-------- Extracted records

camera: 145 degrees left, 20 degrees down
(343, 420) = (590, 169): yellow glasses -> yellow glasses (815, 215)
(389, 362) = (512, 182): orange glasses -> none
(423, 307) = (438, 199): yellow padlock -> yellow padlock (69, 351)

----------------
-------- Extracted records

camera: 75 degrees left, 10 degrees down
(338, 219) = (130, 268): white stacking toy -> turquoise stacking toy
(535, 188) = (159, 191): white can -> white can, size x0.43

----------------
-------- Extracted records

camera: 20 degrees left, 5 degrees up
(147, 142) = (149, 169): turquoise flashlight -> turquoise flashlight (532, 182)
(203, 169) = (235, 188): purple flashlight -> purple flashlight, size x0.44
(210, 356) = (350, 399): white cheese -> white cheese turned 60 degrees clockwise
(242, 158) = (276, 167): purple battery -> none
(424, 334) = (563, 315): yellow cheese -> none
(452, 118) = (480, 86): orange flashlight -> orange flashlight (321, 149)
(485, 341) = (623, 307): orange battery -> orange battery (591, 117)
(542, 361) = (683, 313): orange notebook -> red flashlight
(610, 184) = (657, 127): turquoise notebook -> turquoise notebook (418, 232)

----------------

Action item:
When a line in the listing above holds the word "white", copy it.

Answer to this exercise:
(338, 219) = (130, 268): white stacking toy -> turquoise stacking toy
(535, 188) = (159, 191): white can -> white can, size x0.43
(210, 356) = (350, 399): white cheese -> white cheese turned 60 degrees clockwise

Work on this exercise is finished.